Collect each line of the material below that contains the string "grace", and reproduce every such line in full.

# # # # #

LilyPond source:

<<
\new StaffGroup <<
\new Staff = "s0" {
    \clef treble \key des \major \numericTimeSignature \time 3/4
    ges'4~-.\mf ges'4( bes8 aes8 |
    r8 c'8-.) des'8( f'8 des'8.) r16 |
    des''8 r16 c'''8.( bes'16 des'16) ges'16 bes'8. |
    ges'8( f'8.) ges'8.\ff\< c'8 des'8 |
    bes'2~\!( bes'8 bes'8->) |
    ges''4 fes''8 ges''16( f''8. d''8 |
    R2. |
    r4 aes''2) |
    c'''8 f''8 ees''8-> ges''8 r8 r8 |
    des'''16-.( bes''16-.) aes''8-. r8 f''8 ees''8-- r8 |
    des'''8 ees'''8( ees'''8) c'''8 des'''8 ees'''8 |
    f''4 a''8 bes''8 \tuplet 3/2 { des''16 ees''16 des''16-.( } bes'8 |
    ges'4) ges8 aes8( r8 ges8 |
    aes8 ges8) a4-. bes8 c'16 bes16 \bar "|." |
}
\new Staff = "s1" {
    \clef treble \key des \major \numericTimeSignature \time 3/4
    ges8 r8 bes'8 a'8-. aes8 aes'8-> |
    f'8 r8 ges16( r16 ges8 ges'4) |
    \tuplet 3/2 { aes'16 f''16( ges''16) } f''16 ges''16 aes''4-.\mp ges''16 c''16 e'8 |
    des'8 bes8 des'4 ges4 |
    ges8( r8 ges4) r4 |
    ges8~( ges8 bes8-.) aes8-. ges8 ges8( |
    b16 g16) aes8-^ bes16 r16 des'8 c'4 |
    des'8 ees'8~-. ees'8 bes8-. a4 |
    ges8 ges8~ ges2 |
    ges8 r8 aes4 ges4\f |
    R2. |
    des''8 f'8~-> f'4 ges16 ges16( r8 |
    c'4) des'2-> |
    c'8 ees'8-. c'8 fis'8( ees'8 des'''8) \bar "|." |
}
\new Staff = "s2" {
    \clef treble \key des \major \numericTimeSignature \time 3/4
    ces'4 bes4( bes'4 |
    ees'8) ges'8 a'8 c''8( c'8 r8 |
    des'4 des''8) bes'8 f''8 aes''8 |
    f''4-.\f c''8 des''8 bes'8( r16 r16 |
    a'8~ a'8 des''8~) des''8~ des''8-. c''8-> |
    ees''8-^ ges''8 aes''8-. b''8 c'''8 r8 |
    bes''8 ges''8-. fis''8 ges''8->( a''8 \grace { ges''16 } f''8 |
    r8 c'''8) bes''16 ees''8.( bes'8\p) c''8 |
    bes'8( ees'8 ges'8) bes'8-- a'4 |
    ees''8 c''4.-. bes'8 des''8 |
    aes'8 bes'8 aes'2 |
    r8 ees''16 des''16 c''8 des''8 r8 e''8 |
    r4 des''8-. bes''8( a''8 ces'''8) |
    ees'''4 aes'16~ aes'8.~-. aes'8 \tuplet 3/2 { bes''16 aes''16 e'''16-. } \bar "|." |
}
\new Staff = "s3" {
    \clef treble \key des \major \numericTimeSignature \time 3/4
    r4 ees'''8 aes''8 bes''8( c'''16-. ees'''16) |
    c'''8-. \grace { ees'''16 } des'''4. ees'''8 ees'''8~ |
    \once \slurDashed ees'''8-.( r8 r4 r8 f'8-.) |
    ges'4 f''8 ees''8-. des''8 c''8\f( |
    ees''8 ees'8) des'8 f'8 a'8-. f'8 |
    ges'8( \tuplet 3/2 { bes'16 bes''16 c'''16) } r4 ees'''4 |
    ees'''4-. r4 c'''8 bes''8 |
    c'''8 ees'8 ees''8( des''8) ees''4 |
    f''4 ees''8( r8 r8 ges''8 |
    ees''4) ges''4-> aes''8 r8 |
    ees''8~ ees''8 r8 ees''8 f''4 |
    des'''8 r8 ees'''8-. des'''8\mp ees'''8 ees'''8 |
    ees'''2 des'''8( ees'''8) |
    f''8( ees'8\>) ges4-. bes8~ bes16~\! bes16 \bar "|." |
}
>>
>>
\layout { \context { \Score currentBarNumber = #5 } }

# # # # #

**Solution**
    bes''8 ges''8-. fis''8 ges''8->( a''8 \grace { ges''16 } f''8 |
    c'''8-. \grace { ees'''16 } des'''4. ees'''8 ees'''8~ |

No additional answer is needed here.